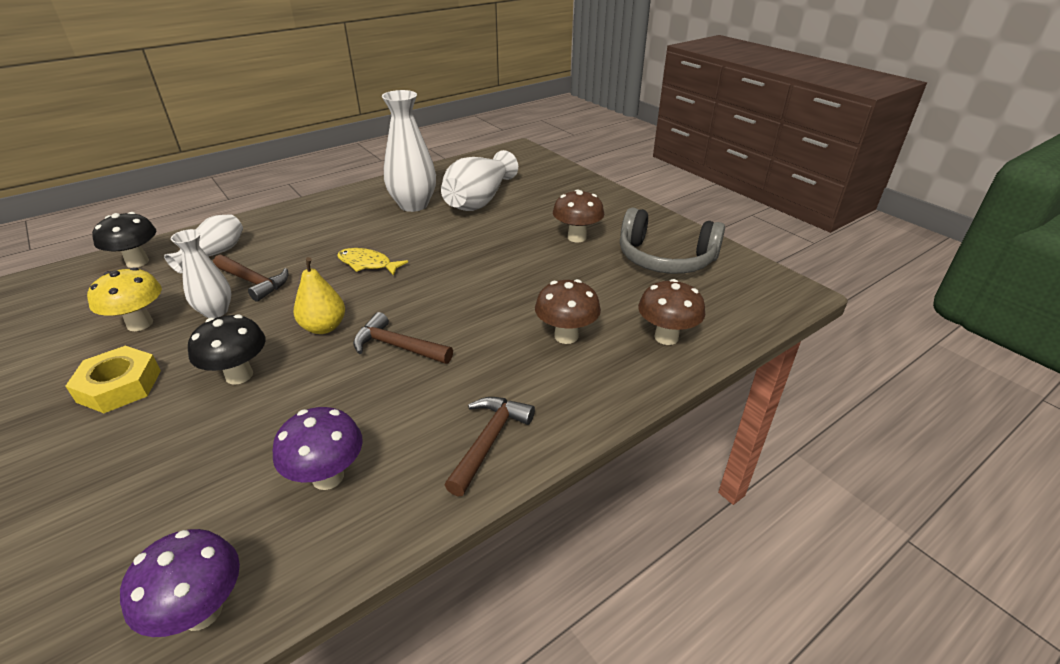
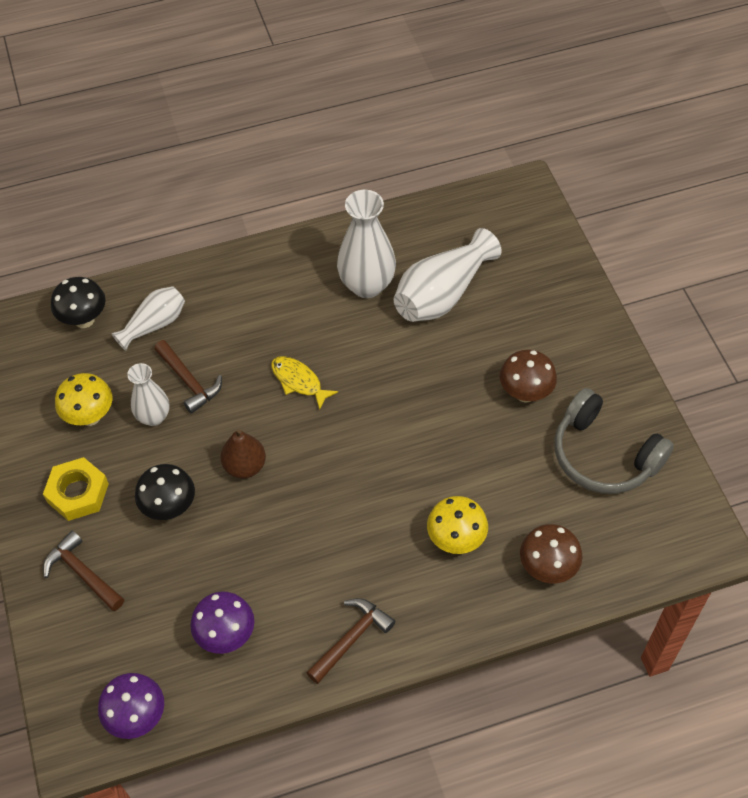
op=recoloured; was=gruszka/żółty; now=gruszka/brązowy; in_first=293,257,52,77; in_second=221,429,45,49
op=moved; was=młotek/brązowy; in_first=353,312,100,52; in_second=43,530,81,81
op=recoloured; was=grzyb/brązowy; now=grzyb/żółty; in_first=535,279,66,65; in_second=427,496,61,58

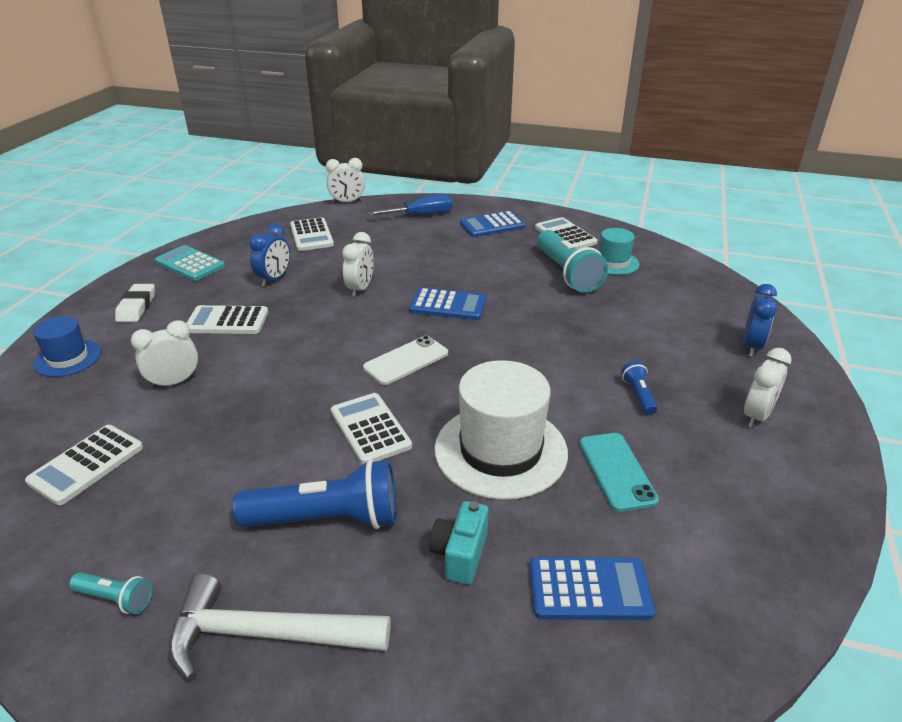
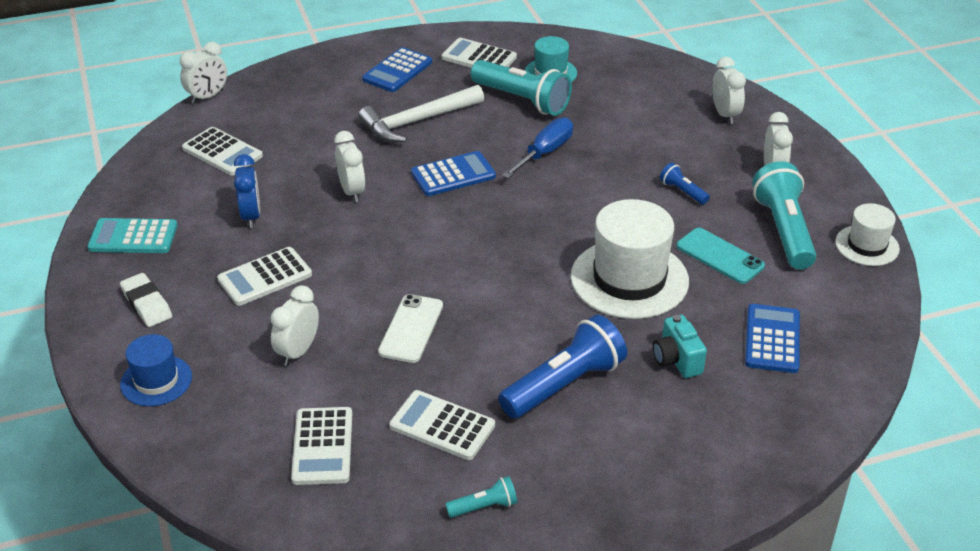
op=moved; was=młotek/biały; in_first=169,574,221,106; in_second=358,85,126,57
op=moved; was=kalkulator/biały; in_first=331,393,81,72; in_second=389,390,106,70
op=moved; was=telefon/biały; in_first=363,336,85,49; in_second=378,294,65,69
op=moved; was=śrubokręt/niebieski; in_first=368,195,85,21; in_second=502,118,71,60
op=turned; was=kalkulator/niebieski; in_first=530,557,125,63; in_second=745,304,55,69; clockwise=-45
op=recoloured; was=budzik/niebieski; now=budzik/biały; in_first=743,284,34,73; in_second=712,57,34,67
op=added; now=latarka/turkusowy; in_second=752,161,65,108
op=added; now=kapelusz/biały; in_second=835,203,65,63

○ ○ ○

■ Your assignment ■
Lines before the one containing "op=moved; was=kalkulator/biały; in_first=331,393,81,72;" are not wanted; please set down that line and every line after it through the end of the material, exactly.

■ Exercise response ■
op=moved; was=kalkulator/biały; in_first=331,393,81,72; in_second=389,390,106,70
op=moved; was=telefon/biały; in_first=363,336,85,49; in_second=378,294,65,69
op=moved; was=śrubokręt/niebieski; in_first=368,195,85,21; in_second=502,118,71,60
op=turned; was=kalkulator/niebieski; in_first=530,557,125,63; in_second=745,304,55,69; clockwise=-45
op=recoloured; was=budzik/niebieski; now=budzik/biały; in_first=743,284,34,73; in_second=712,57,34,67
op=added; now=latarka/turkusowy; in_second=752,161,65,108
op=added; now=kapelusz/biały; in_second=835,203,65,63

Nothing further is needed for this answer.